=== EXERCISE DATA ===

______________________________

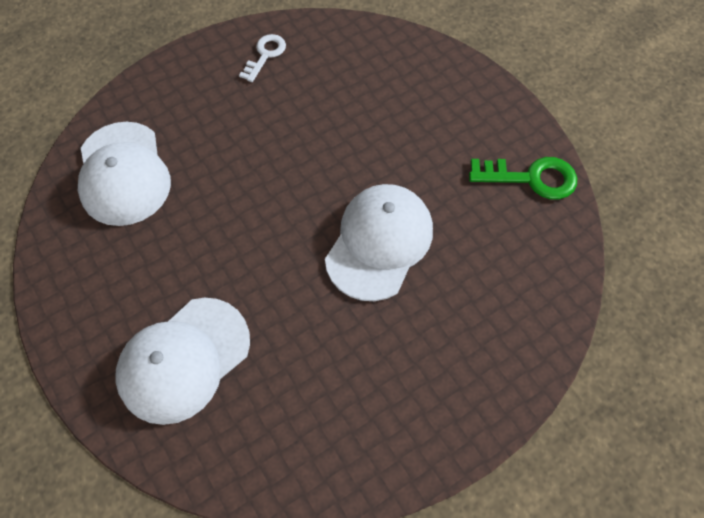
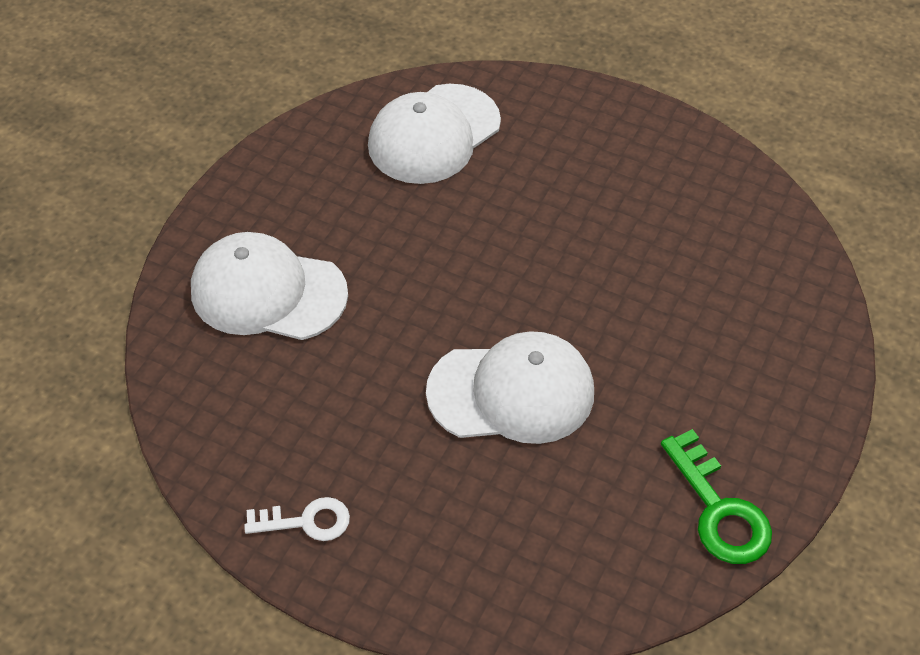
camera: 60 degrees right, 10 degrees down
(265, 55) = (678, 166): white key -> white key (306, 521)

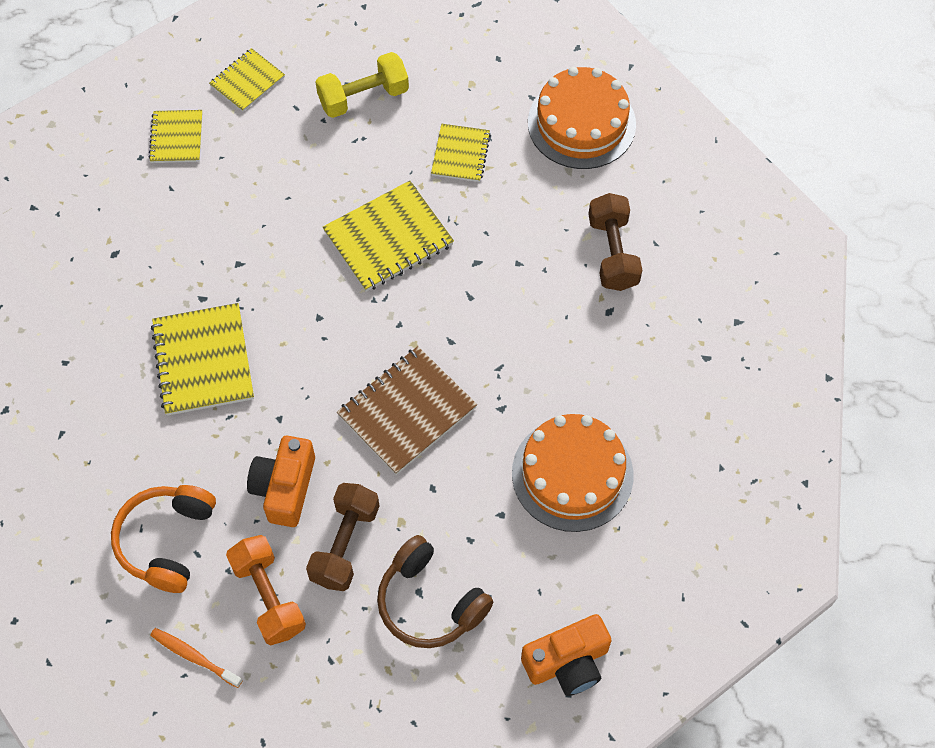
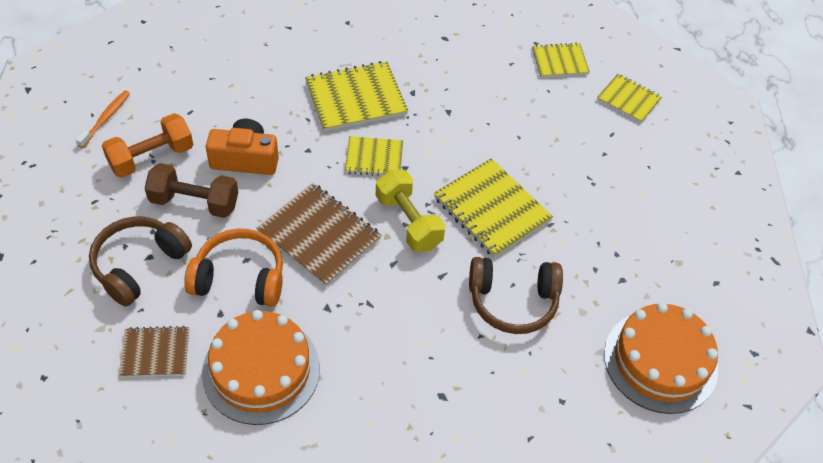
camera: 80 degrees right, 10 degrees down
(166, 541) = (201, 93): orange headphones -> orange headphones (240, 278)
(363, 97) = (637, 180): yellow dumbbell -> yellow dumbbell (408, 222)
(460, 154) = (595, 258): yellow notebook -> yellow notebook (374, 158)
(507, 235) = (513, 302): none -> brown headphones
(546, 579) = (155, 353): none -> brown notebook
(567, 662) = (73, 374): orange camera -> none
(613, 253) = (510, 396): brown dumbbell -> none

______________________________

=== THE TASK ===
Each entry, word for word, belongs in your answer; each picture does not.

=== EXPECTED OUTPUT ===
camera: 60 degrees right, 10 degrees down
(265, 55) = (678, 166): white key -> white key (306, 521)

camera: 80 degrees right, 10 degrees down
(166, 541) = (201, 93): orange headphones -> orange headphones (240, 278)
(363, 97) = (637, 180): yellow dumbbell -> yellow dumbbell (408, 222)
(460, 154) = (595, 258): yellow notebook -> yellow notebook (374, 158)
(507, 235) = (513, 302): none -> brown headphones
(546, 579) = (155, 353): none -> brown notebook
(567, 662) = (73, 374): orange camera -> none
(613, 253) = (510, 396): brown dumbbell -> none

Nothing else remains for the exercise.